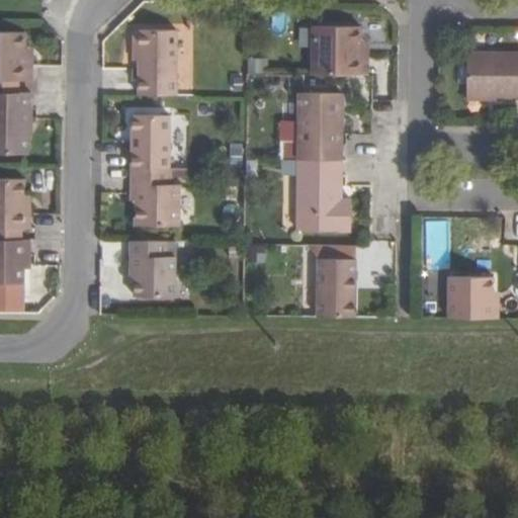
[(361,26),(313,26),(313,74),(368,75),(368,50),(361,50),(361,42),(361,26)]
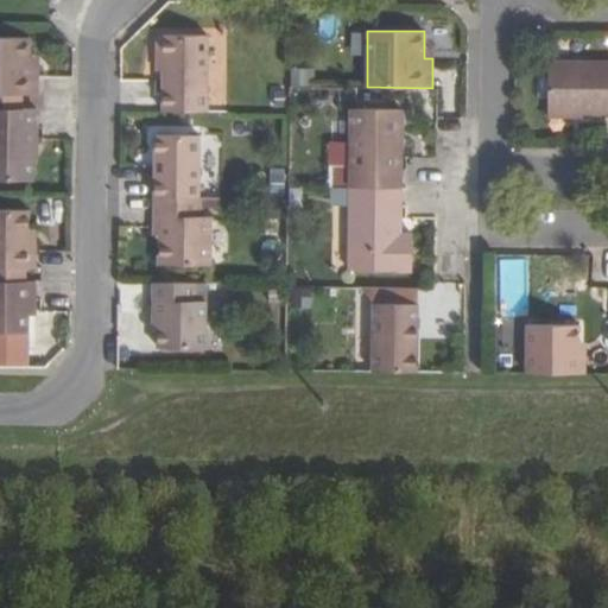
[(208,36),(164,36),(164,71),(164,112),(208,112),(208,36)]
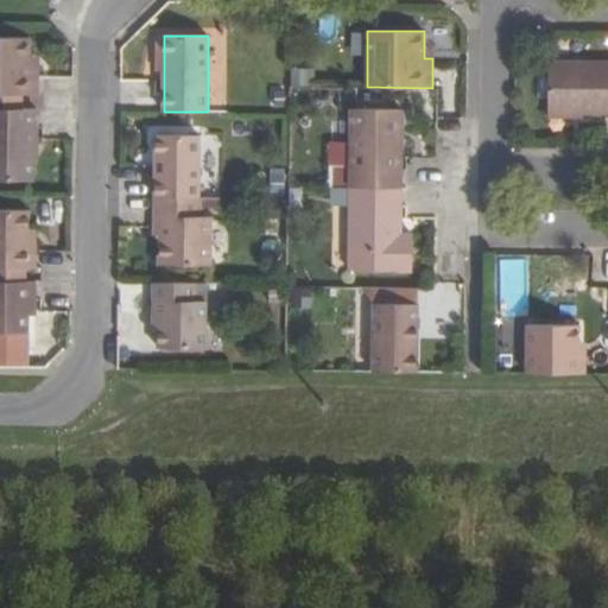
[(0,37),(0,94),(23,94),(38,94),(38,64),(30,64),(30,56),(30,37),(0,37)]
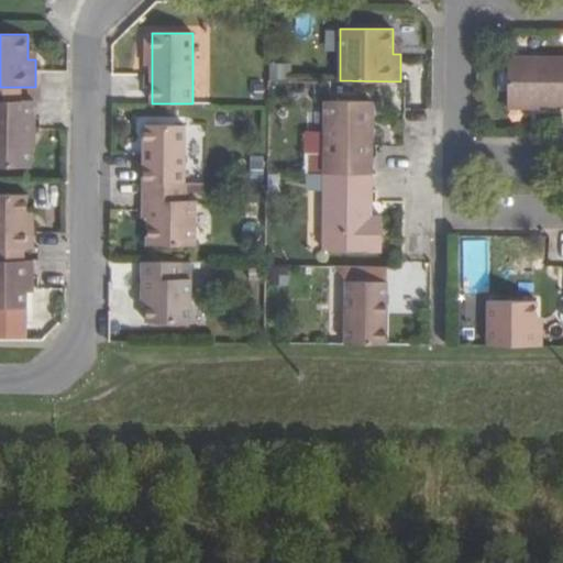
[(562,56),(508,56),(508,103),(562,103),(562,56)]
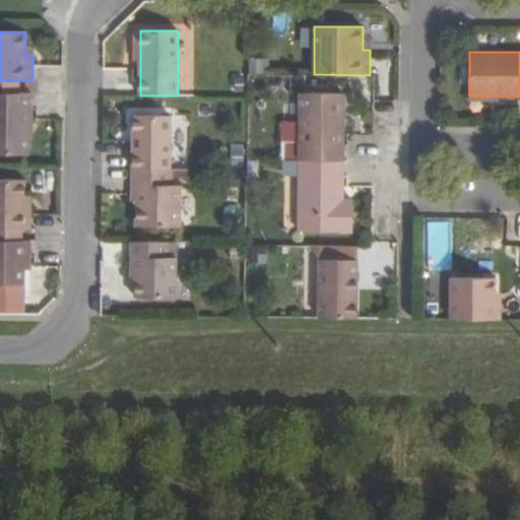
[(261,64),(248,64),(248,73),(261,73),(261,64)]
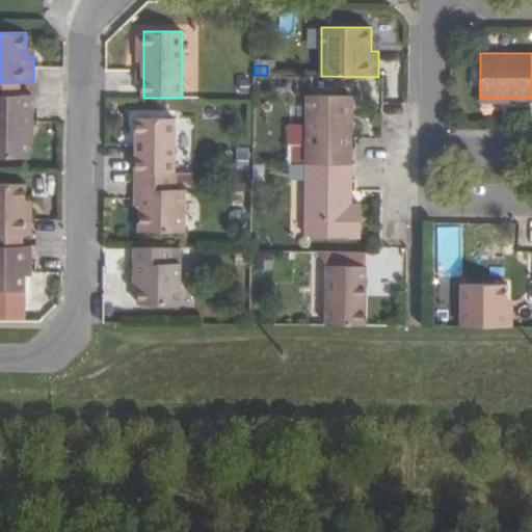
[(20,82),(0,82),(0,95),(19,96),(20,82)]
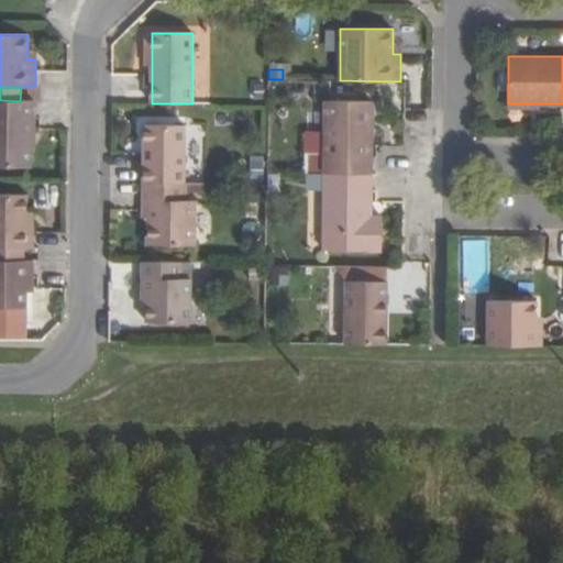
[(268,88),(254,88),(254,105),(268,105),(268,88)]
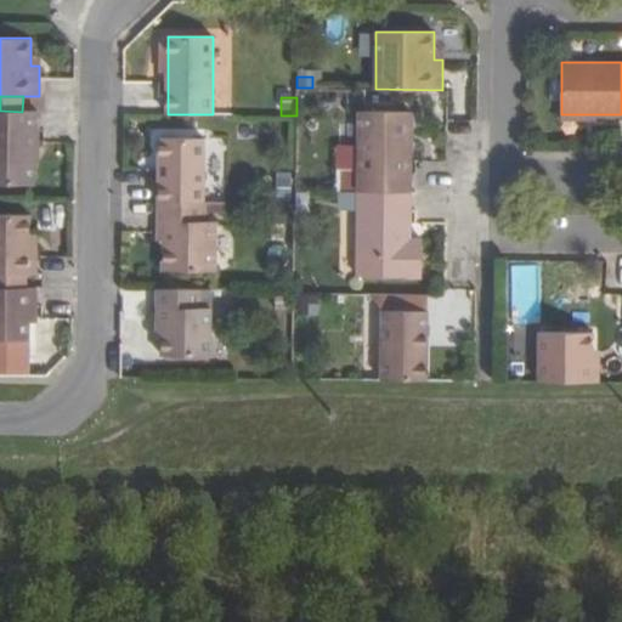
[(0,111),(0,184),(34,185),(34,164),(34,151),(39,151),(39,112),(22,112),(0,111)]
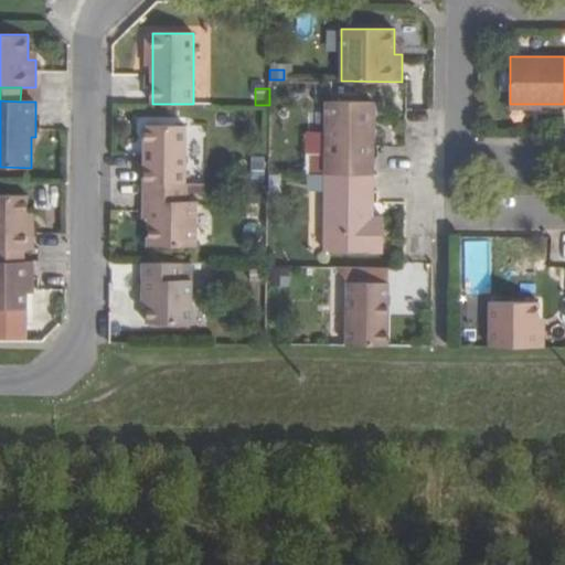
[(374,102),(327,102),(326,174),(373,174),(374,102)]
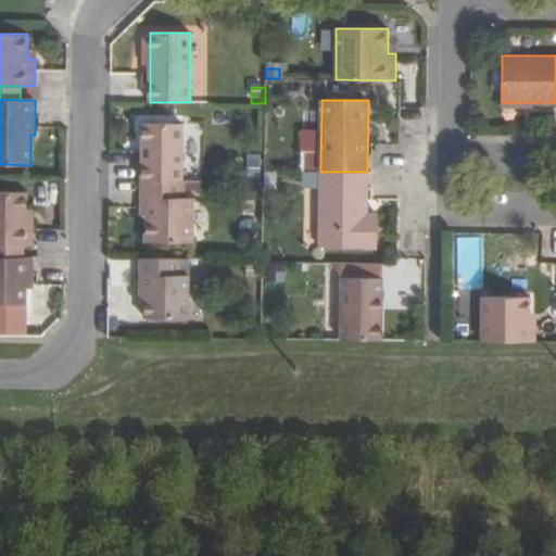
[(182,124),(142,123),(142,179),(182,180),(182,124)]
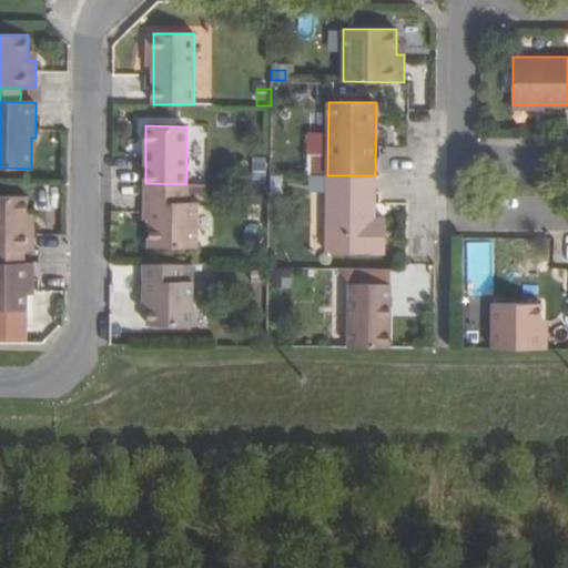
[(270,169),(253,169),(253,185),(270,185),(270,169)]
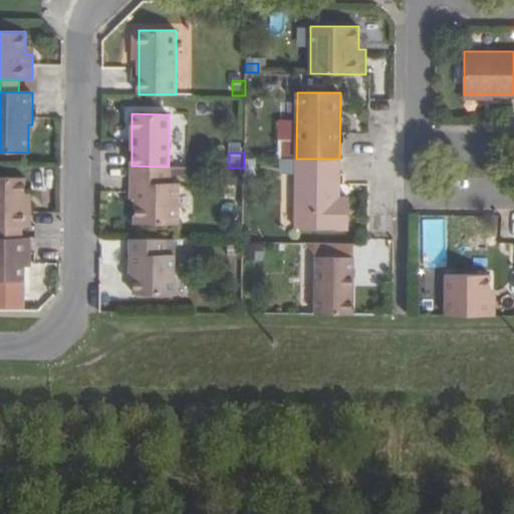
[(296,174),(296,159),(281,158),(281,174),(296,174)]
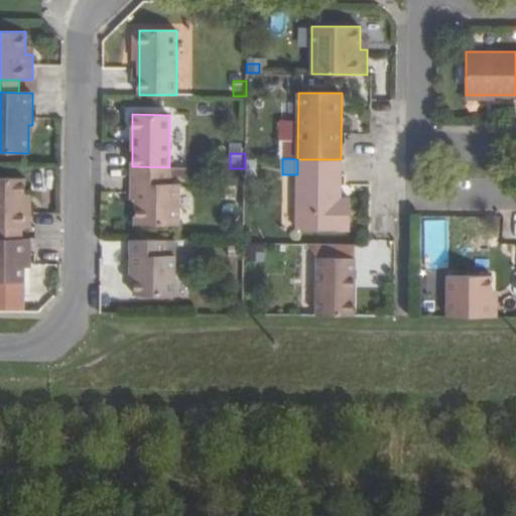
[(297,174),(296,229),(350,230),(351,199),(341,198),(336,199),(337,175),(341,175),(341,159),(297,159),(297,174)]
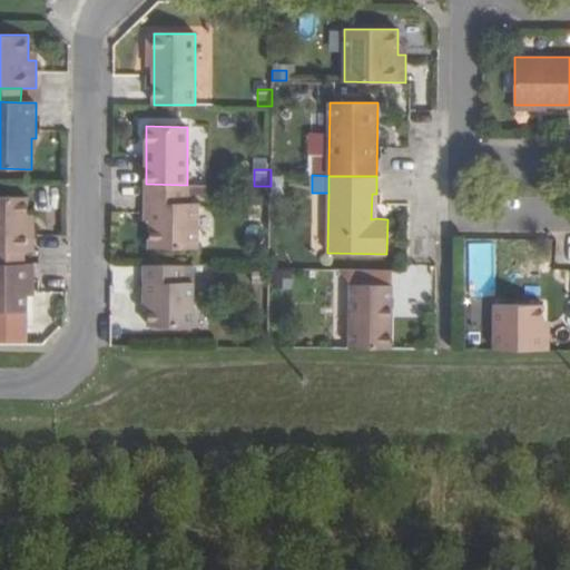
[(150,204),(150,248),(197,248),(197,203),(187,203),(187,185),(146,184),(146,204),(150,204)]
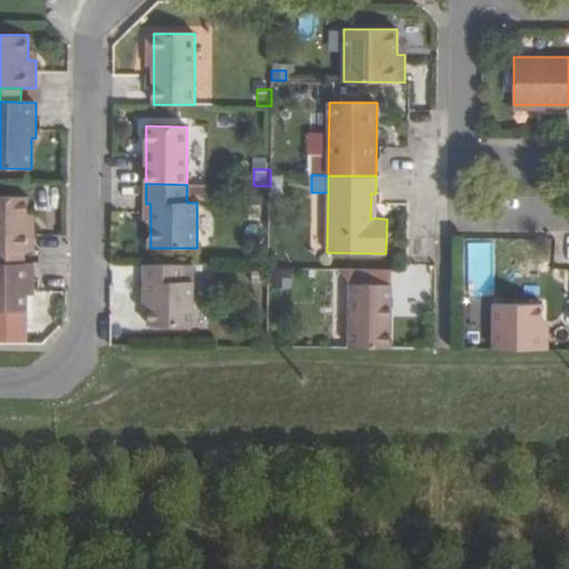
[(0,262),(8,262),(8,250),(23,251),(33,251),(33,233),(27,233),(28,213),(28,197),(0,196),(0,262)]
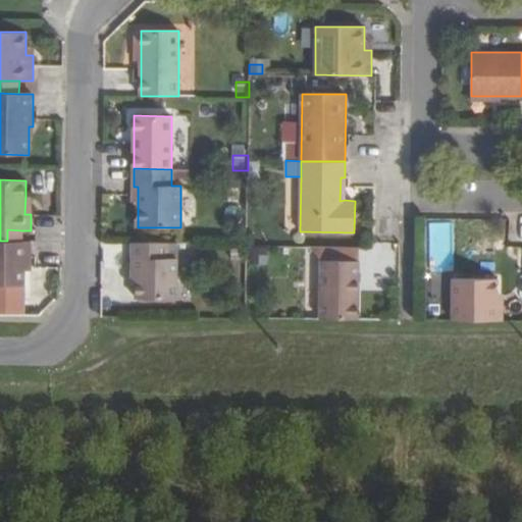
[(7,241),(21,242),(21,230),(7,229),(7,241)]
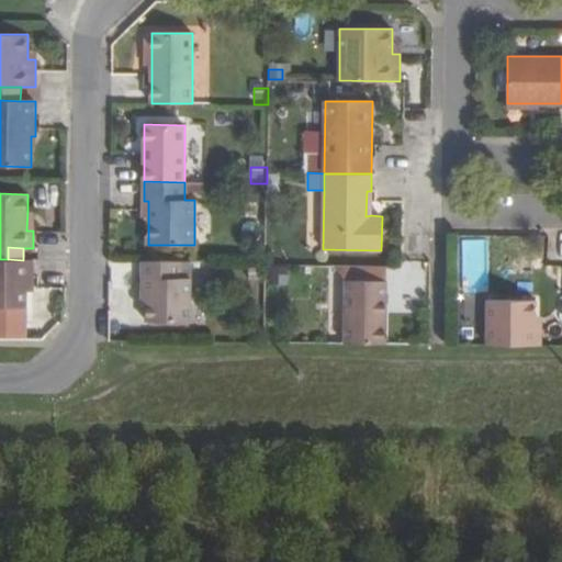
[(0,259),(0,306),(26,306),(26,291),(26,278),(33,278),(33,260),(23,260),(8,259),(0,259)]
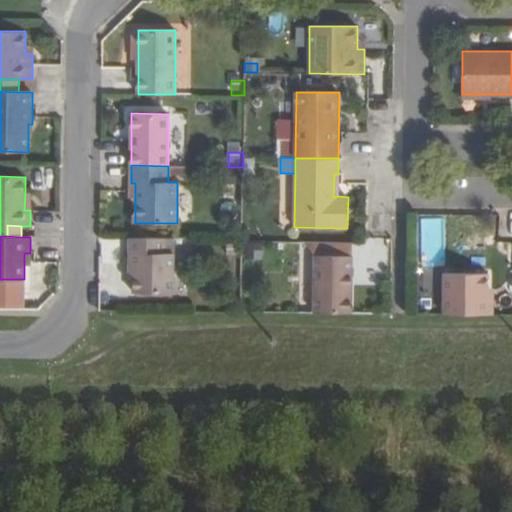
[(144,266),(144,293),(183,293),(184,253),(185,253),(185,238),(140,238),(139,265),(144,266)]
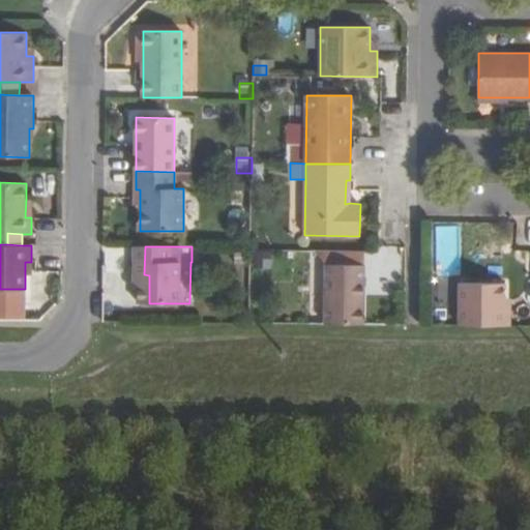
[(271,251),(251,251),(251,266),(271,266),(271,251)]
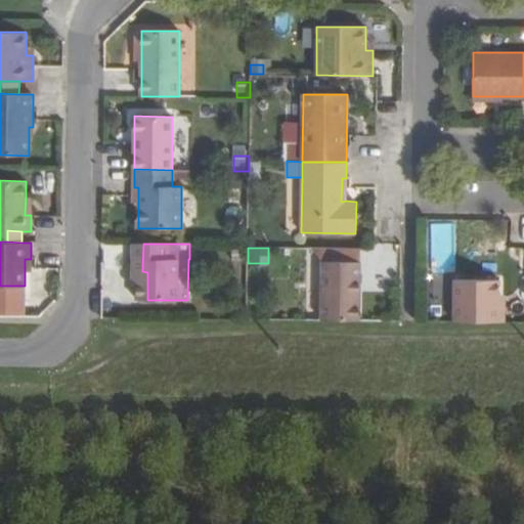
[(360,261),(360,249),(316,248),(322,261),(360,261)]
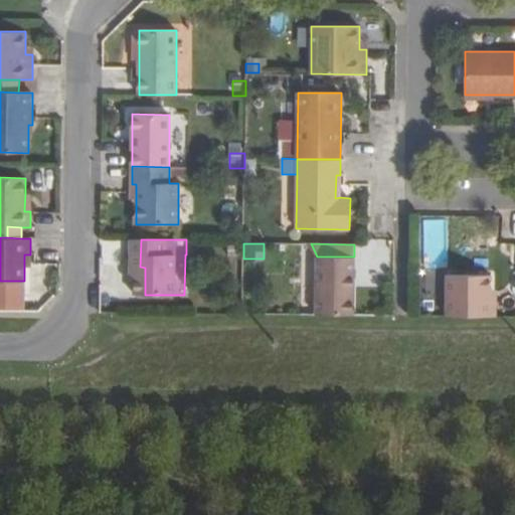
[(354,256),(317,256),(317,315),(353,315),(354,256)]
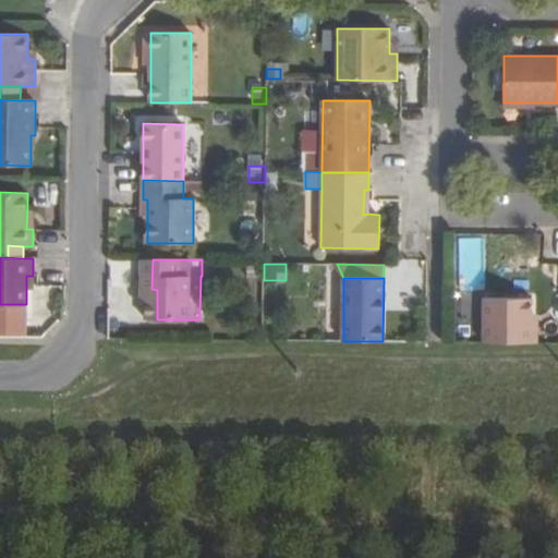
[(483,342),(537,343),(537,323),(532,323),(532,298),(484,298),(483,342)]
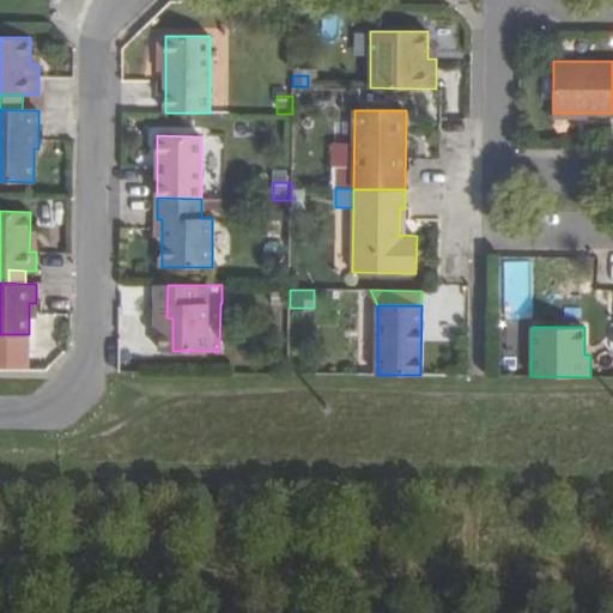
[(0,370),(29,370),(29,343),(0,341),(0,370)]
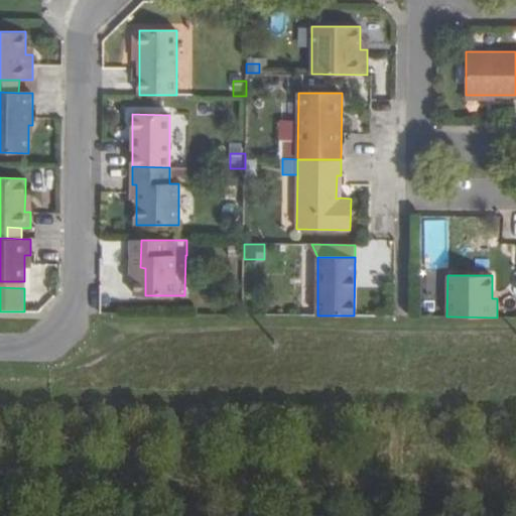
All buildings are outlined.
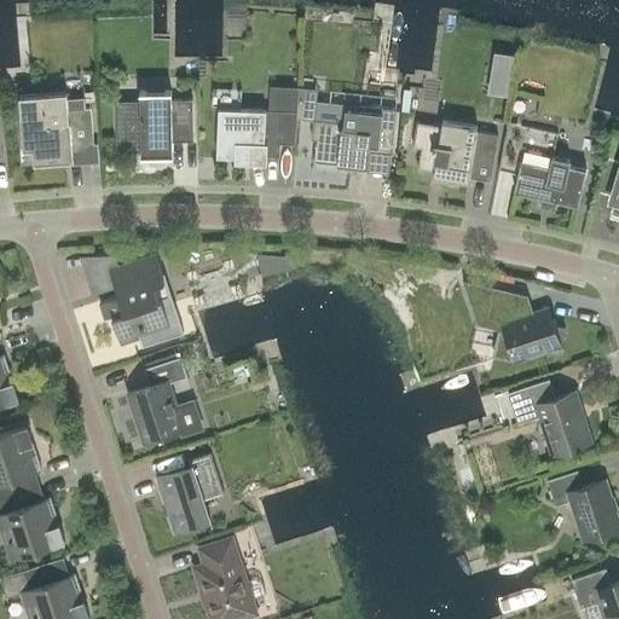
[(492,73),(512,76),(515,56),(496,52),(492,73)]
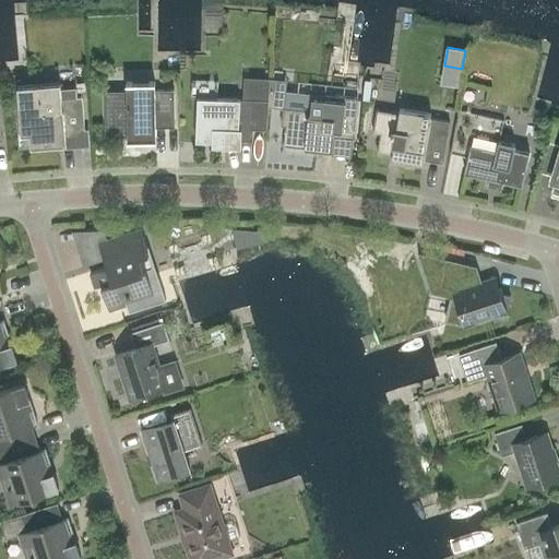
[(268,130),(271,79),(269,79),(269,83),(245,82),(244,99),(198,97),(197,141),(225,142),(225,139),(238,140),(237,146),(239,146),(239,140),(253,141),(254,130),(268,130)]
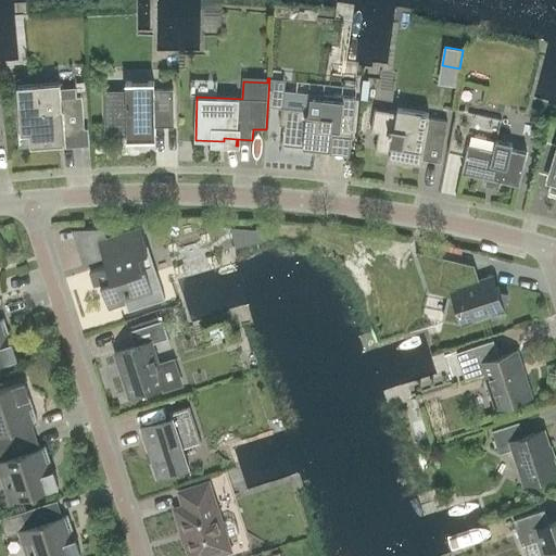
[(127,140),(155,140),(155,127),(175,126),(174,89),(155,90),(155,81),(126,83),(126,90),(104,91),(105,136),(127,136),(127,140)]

☆ ☆ ☆ ☆ ☆ ☆ ☆

Starting at the line containing "[(7,241),(21,242),(21,230),(7,229),(7,241)]" and stopping at the line containing "[(271,251),(251,251),(251,266),(271,266),(271,251)]", output every line above exactly, both ends included, with pictures omitted.

[(7,241),(21,242),(21,230),(7,229),(7,241)]
[(0,259),(0,306),(26,306),(26,291),(26,278),(33,278),(33,260),(23,260),(8,259),(0,259)]
[(144,266),(144,293),(183,293),(184,253),(185,253),(185,238),(140,238),(139,265),(144,266)]
[(271,251),(251,251),(251,266),(271,266),(271,251)]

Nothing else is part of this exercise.